• _Task brief_
Output exactly the lines that run from the start of the records to the line with "second_place: [343, 399, 401, 450]", counting both ends, and skip the pictures.

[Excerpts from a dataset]

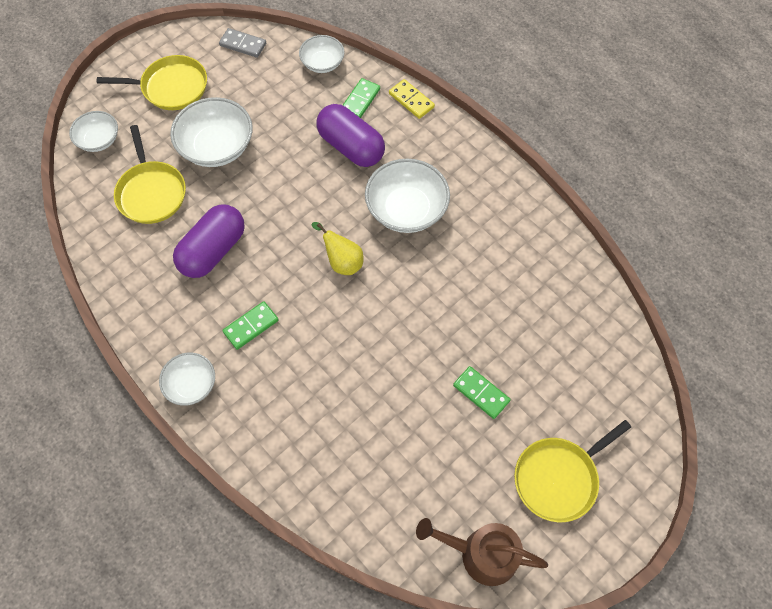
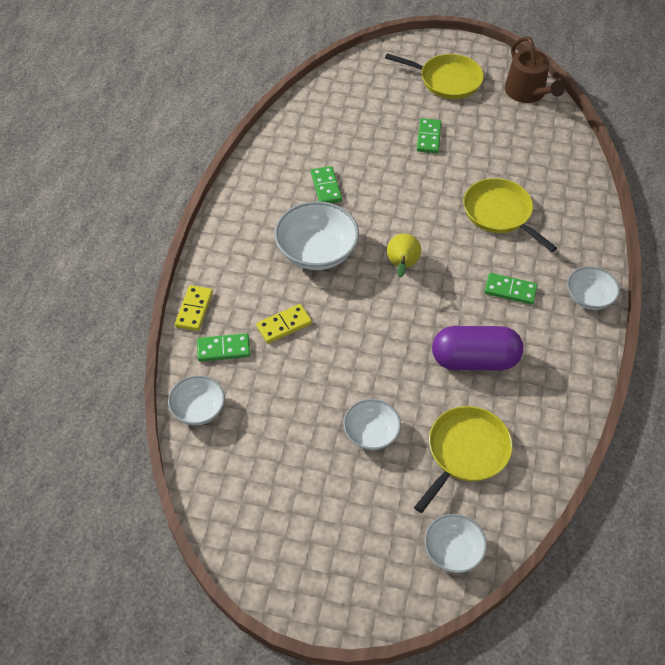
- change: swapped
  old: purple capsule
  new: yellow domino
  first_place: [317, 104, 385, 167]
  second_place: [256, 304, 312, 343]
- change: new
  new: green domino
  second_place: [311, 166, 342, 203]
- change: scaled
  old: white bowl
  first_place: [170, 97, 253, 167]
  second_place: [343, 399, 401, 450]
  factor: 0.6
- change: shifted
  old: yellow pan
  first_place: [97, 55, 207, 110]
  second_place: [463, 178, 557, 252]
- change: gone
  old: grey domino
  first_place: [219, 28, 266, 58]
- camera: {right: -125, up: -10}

• _Response_
- change: swapped
  old: purple capsule
  new: yellow domino
  first_place: [317, 104, 385, 167]
  second_place: [256, 304, 312, 343]
- change: new
  new: green domino
  second_place: [311, 166, 342, 203]
- change: scaled
  old: white bowl
  first_place: [170, 97, 253, 167]
  second_place: [343, 399, 401, 450]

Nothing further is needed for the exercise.